Copy out the entries below exactly as they stand, but only from the line containing "(173, 248) = (347, 115): grey" through the line containing "(725, 167) = (459, 130): pink".
+++ Records provided +++
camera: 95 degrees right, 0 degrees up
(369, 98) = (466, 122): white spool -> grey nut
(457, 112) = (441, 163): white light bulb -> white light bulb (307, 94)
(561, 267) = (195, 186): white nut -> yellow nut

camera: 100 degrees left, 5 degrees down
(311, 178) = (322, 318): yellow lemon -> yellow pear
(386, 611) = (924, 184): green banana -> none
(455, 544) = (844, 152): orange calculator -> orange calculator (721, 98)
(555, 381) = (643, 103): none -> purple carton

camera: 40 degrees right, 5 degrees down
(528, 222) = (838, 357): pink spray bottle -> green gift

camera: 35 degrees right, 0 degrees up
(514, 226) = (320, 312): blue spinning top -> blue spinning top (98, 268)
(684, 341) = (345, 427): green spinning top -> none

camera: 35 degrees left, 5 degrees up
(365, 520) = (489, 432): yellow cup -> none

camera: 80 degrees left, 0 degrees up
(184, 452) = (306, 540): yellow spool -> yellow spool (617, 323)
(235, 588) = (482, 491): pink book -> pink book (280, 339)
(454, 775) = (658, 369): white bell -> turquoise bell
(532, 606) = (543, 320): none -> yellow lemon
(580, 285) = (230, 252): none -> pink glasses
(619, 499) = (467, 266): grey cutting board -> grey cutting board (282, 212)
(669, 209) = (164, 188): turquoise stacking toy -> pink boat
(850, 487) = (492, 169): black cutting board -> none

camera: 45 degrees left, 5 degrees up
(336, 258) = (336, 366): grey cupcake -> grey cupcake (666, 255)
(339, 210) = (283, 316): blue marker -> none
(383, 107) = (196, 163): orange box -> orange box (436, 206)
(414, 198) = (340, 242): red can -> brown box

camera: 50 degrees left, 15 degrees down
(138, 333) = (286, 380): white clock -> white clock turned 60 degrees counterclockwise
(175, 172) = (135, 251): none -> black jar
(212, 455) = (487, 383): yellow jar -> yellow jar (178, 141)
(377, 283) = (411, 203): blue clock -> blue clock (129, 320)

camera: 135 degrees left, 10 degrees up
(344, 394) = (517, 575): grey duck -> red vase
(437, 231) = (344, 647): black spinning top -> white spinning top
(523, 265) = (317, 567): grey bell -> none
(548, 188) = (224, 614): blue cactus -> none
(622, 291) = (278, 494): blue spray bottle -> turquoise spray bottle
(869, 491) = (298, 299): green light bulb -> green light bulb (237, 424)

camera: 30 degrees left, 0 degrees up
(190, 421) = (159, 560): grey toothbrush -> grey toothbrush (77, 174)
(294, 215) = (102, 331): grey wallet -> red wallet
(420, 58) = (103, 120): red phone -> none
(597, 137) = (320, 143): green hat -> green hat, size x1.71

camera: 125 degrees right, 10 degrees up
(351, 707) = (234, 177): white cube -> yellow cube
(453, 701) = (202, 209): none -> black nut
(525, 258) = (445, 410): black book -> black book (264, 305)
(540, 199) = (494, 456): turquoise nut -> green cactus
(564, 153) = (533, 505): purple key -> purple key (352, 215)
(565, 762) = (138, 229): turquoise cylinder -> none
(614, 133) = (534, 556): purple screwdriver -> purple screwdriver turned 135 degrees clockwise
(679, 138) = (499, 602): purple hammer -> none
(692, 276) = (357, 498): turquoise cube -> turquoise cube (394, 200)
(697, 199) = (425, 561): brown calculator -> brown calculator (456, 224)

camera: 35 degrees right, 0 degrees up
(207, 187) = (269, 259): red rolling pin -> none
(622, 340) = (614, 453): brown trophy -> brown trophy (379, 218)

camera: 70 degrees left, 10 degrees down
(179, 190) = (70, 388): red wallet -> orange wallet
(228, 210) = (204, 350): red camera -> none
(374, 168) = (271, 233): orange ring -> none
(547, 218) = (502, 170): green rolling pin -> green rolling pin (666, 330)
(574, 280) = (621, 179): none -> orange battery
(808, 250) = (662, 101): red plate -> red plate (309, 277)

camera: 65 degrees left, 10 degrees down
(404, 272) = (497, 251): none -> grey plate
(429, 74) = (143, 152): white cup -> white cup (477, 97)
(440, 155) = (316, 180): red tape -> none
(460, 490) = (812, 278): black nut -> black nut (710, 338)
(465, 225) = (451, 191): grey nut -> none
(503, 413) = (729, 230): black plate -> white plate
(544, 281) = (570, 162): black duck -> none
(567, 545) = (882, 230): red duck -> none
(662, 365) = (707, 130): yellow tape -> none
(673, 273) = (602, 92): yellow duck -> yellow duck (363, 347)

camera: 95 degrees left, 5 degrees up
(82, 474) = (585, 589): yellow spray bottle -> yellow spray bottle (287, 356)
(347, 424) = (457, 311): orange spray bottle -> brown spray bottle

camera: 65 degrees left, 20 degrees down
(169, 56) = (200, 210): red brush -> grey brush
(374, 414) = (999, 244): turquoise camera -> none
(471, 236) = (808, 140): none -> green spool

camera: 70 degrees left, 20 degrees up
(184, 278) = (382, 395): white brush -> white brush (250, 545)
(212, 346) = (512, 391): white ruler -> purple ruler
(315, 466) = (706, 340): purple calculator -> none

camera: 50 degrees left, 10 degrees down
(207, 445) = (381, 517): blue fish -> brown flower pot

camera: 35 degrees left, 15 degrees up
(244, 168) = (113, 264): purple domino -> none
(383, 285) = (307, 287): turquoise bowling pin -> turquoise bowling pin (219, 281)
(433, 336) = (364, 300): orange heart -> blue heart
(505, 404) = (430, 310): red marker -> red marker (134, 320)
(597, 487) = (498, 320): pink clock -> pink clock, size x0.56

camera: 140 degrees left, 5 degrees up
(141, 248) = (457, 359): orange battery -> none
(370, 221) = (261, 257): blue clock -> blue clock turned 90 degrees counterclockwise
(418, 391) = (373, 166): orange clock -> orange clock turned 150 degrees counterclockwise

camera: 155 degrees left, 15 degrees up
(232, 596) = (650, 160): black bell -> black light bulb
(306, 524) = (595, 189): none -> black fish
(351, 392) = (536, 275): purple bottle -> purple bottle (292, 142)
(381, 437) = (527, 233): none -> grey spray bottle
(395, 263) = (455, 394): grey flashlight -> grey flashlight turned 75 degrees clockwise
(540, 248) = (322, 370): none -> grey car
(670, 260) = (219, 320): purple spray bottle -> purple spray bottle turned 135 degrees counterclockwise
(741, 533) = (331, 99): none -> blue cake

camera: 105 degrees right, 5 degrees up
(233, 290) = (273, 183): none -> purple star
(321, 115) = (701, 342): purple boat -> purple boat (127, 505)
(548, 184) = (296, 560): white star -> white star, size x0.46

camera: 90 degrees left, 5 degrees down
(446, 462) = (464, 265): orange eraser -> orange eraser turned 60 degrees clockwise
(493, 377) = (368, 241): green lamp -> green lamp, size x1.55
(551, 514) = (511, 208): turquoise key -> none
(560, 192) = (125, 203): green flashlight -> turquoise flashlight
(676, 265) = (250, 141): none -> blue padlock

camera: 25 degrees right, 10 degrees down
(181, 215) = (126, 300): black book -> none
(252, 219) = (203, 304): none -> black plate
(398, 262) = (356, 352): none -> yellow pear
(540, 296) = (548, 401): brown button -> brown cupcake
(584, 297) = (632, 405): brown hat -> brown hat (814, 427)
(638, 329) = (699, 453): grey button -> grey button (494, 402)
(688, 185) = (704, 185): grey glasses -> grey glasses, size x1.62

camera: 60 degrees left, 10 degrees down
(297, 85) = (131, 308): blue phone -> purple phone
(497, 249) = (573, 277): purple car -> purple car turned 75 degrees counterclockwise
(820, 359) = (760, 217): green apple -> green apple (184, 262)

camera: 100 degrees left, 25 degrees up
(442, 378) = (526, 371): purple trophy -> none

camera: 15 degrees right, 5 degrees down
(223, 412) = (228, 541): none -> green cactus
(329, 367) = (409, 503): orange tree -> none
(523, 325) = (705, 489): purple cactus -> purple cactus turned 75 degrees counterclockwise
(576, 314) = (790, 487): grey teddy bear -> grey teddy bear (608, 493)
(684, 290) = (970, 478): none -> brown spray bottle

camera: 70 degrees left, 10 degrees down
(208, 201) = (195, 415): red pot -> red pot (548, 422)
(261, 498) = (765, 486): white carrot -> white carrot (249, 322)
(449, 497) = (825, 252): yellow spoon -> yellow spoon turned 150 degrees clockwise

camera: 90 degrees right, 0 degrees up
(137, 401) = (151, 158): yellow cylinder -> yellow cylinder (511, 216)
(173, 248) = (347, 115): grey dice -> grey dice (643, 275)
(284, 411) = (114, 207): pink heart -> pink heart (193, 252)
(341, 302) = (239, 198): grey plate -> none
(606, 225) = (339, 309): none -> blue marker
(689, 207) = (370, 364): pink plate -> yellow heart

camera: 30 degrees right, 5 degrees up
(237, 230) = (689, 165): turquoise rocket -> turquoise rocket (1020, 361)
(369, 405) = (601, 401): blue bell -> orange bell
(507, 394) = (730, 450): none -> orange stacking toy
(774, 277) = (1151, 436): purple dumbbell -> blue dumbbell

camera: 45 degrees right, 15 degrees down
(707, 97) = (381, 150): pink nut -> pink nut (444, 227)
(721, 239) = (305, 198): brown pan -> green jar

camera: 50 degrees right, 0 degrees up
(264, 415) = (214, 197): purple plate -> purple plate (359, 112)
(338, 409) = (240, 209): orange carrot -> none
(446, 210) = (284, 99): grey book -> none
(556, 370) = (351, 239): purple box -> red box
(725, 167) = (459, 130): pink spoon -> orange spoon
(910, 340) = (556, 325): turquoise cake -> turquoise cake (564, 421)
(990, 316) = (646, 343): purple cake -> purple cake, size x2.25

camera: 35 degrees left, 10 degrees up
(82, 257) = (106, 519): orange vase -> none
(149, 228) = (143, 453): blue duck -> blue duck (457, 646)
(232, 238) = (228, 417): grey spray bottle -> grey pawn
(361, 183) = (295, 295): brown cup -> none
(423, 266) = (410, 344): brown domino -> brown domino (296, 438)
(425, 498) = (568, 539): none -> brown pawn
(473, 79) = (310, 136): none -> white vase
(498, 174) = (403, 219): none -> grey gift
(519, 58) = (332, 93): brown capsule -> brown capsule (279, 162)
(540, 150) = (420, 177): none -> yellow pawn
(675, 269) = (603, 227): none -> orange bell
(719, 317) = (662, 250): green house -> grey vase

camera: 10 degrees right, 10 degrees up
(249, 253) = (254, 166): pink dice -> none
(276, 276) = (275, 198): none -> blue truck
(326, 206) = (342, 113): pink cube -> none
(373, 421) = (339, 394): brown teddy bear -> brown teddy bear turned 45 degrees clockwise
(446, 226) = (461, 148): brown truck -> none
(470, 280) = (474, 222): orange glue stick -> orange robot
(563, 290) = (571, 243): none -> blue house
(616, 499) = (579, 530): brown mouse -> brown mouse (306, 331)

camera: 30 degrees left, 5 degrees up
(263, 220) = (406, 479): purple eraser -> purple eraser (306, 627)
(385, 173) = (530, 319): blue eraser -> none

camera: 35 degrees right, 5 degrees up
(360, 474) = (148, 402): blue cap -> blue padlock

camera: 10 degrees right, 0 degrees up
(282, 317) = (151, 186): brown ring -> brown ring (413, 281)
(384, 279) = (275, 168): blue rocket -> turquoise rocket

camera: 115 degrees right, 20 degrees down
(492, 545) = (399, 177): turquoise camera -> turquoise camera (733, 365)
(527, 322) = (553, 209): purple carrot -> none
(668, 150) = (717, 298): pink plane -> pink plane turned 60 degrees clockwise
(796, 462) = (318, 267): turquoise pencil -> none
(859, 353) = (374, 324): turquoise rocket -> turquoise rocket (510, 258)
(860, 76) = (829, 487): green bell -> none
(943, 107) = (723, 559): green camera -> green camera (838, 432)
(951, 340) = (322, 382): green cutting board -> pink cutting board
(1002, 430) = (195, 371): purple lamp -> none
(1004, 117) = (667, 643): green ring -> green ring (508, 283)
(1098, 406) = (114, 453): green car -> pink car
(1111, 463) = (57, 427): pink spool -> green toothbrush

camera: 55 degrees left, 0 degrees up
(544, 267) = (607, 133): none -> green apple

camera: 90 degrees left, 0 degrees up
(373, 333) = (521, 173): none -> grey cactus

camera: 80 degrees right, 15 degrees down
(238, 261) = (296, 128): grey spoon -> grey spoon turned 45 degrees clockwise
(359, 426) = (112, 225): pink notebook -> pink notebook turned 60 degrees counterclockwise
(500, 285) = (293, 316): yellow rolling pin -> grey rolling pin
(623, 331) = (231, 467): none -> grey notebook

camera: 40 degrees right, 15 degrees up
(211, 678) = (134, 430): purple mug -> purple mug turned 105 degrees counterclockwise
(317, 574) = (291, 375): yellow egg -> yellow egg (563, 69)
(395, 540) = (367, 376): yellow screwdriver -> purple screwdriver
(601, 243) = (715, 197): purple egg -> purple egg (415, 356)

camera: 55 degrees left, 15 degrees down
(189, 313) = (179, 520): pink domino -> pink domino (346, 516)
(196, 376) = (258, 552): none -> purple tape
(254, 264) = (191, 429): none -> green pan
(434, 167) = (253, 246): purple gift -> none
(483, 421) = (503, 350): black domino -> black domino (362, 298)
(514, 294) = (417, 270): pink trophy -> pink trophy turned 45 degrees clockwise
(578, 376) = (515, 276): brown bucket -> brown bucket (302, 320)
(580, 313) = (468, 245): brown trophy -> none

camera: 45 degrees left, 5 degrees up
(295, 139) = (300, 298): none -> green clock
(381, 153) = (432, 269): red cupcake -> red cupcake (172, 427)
+++
> **Reply**
(173, 248) = (347, 115): grey dice -> grey dice (643, 275)
(284, 411) = (114, 207): pink heart -> pink heart (193, 252)
(341, 302) = (239, 198): grey plate -> none
(606, 225) = (339, 309): none -> blue marker
(689, 207) = (370, 364): pink plate -> yellow heart

camera: 30 degrees right, 5 degrees up
(237, 230) = (689, 165): turquoise rocket -> turquoise rocket (1020, 361)
(369, 405) = (601, 401): blue bell -> orange bell
(507, 394) = (730, 450): none -> orange stacking toy
(774, 277) = (1151, 436): purple dumbbell -> blue dumbbell

camera: 45 degrees right, 15 degrees down
(707, 97) = (381, 150): pink nut -> pink nut (444, 227)
(721, 239) = (305, 198): brown pan -> green jar

camera: 50 degrees right, 0 degrees up
(264, 415) = (214, 197): purple plate -> purple plate (359, 112)
(338, 409) = (240, 209): orange carrot -> none
(446, 210) = (284, 99): grey book -> none
(556, 370) = (351, 239): purple box -> red box
(725, 167) = (459, 130): pink spoon -> orange spoon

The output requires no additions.